**Task details:**
Of all the lines below, output only those starting at the one with "DHT: DHT22 -> DHT11" and ending at the one with "STEPPER2 pin IN2: D13 -> D2", both ends included, exactly as written.

**Information provided:**
········

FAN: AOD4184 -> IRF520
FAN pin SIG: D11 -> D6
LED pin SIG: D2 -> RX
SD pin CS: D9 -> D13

········

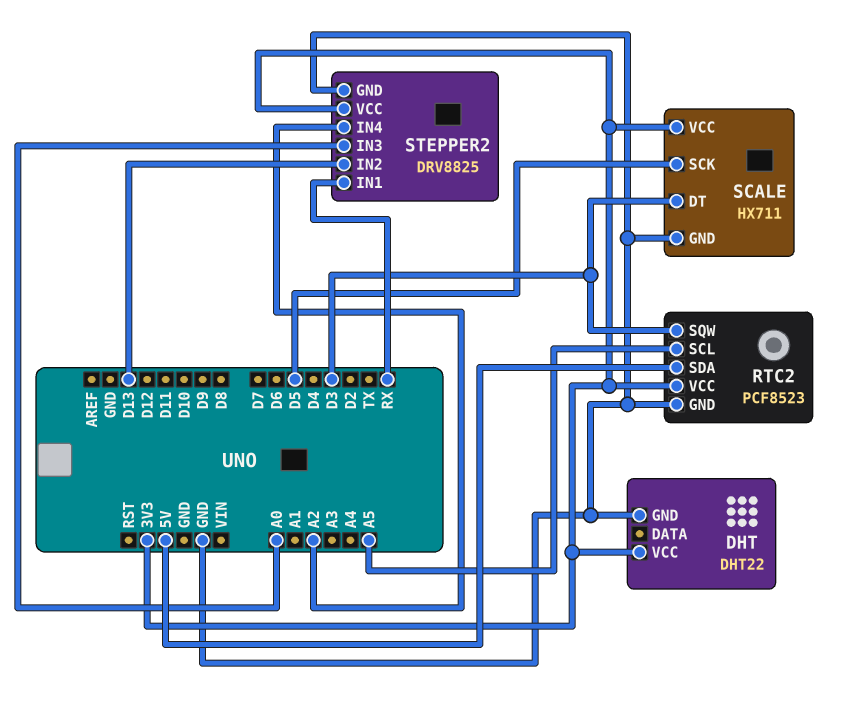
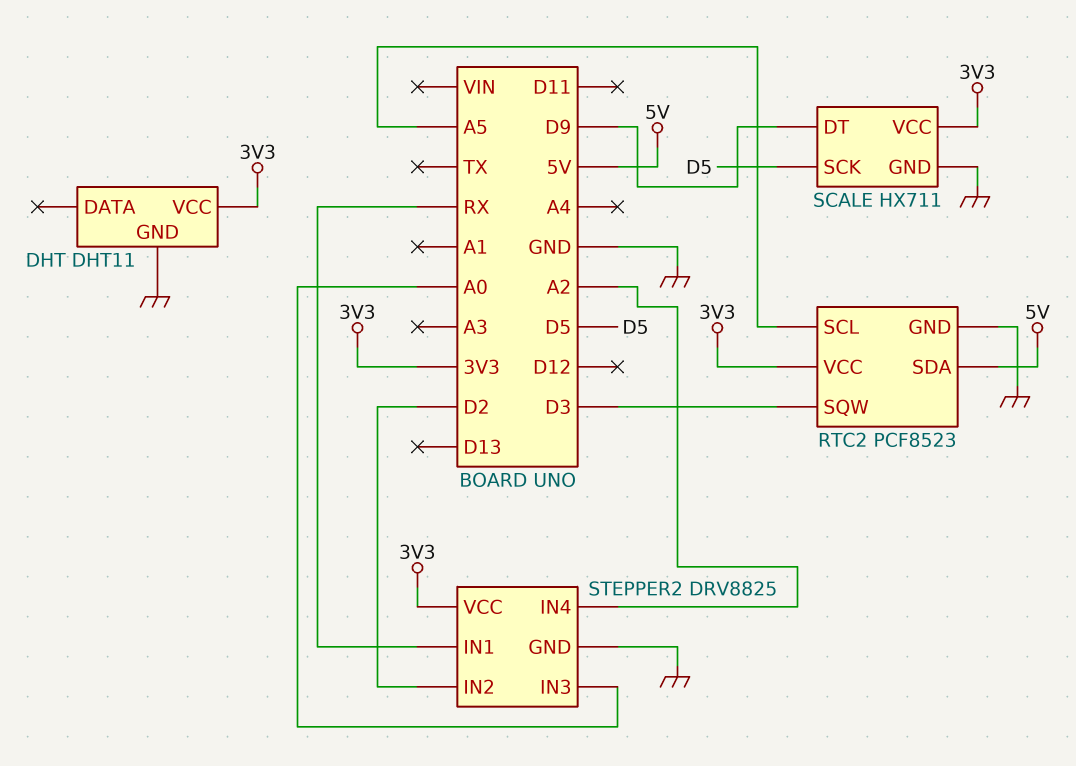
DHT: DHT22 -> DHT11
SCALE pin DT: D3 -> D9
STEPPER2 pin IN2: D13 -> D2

········

**Reply:**
DHT: DHT22 -> DHT11
SCALE pin DT: D3 -> D9
STEPPER2 pin IN2: D13 -> D2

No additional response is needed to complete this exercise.